**ACTIVITY:**
Every entry is to be restated exactly; pictures are not part of the copy.

START MATERIAL SHOWN

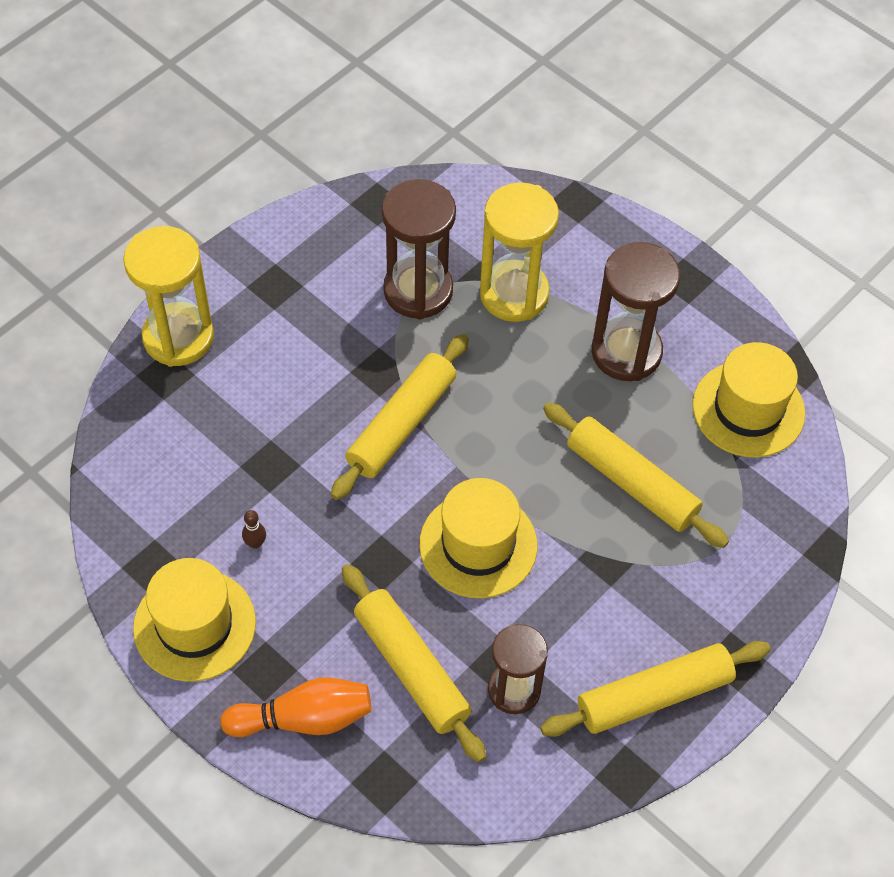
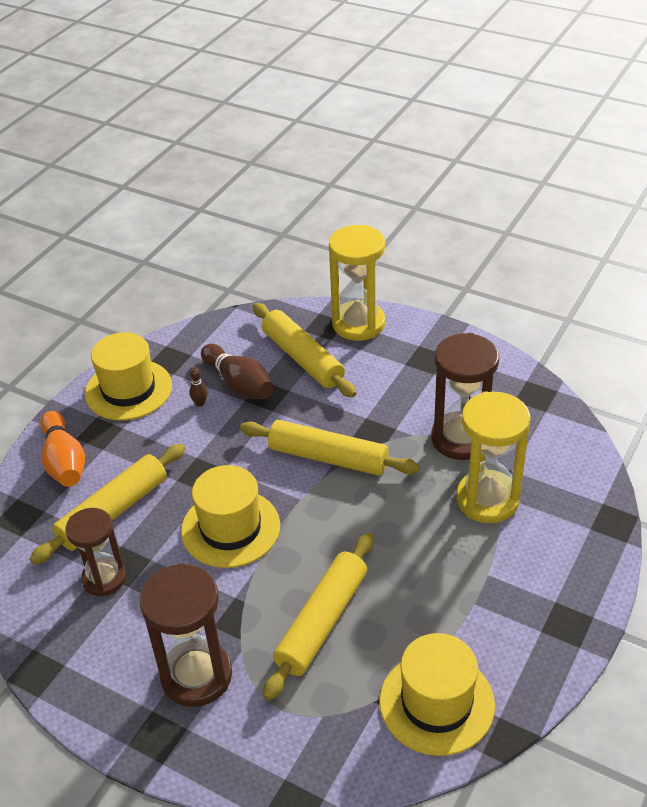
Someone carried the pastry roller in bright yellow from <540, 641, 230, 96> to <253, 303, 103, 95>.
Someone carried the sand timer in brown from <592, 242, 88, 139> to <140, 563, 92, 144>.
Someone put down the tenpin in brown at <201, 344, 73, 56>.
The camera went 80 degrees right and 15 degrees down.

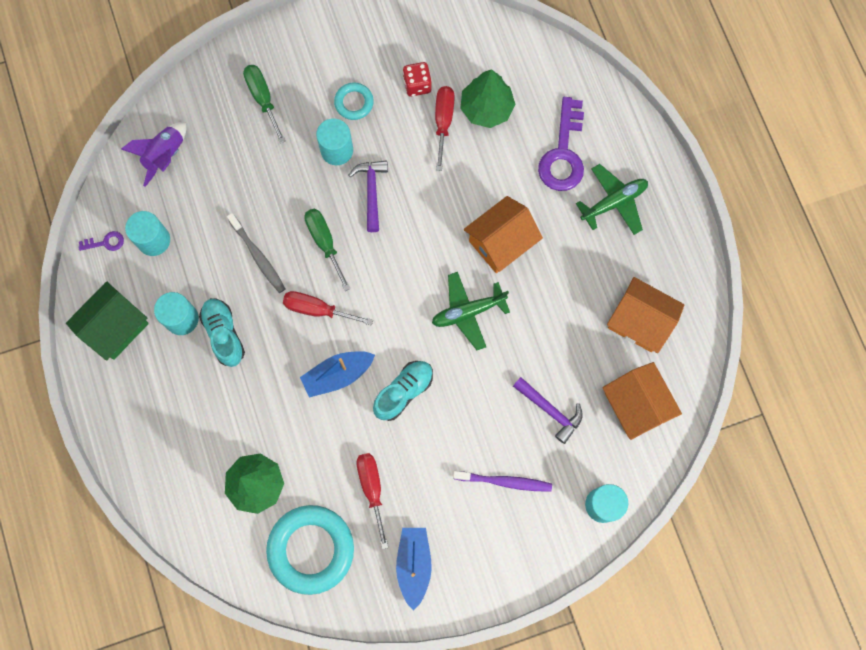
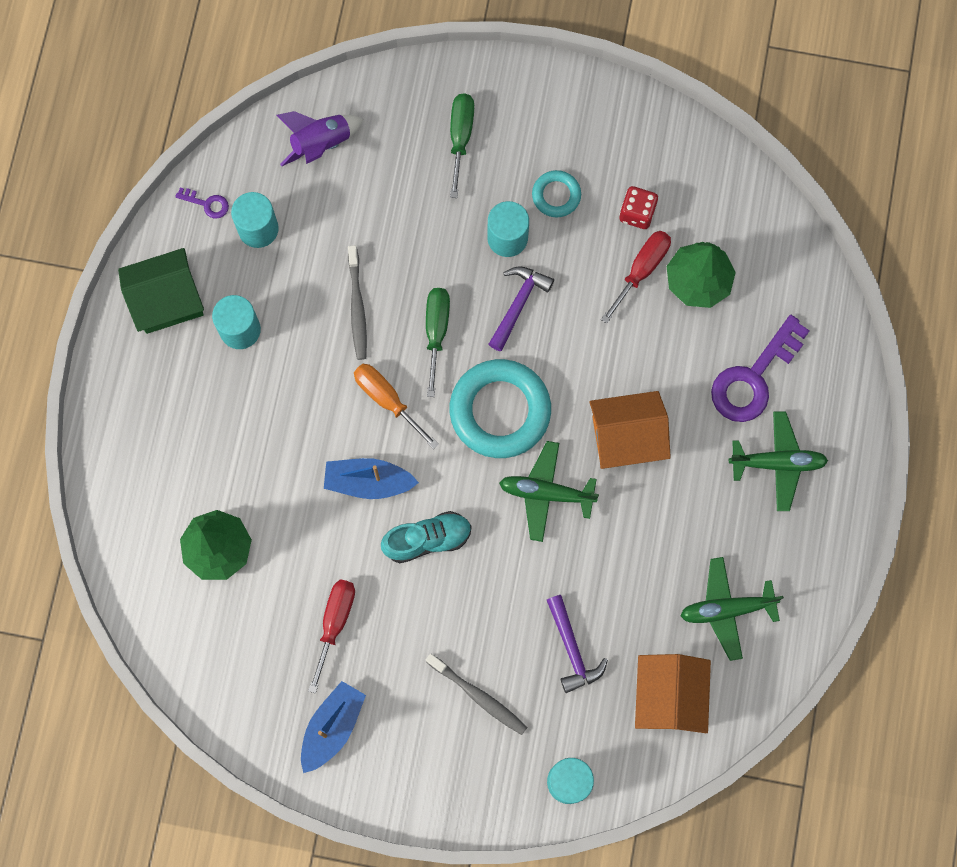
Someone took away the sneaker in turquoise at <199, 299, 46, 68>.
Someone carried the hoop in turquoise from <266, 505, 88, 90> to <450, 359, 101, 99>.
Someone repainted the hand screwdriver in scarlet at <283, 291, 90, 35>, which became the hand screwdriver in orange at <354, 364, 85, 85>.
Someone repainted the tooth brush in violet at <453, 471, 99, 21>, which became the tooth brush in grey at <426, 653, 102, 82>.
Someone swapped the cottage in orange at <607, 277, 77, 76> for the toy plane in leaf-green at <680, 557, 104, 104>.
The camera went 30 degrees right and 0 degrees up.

END MATERIAL SHOWN

**YOUR SOLUTION:**
Someone carried the pastry roller in bright yellow from <540, 641, 230, 96> to <253, 303, 103, 95>.
Someone carried the sand timer in brown from <592, 242, 88, 139> to <140, 563, 92, 144>.
Someone put down the tenpin in brown at <201, 344, 73, 56>.
The camera went 80 degrees right and 15 degrees down.

Someone took away the sneaker in turquoise at <199, 299, 46, 68>.
Someone carried the hoop in turquoise from <266, 505, 88, 90> to <450, 359, 101, 99>.
Someone repainted the hand screwdriver in scarlet at <283, 291, 90, 35>, which became the hand screwdriver in orange at <354, 364, 85, 85>.
Someone repainted the tooth brush in violet at <453, 471, 99, 21>, which became the tooth brush in grey at <426, 653, 102, 82>.
Someone swapped the cottage in orange at <607, 277, 77, 76> for the toy plane in leaf-green at <680, 557, 104, 104>.
The camera went 30 degrees right and 0 degrees up.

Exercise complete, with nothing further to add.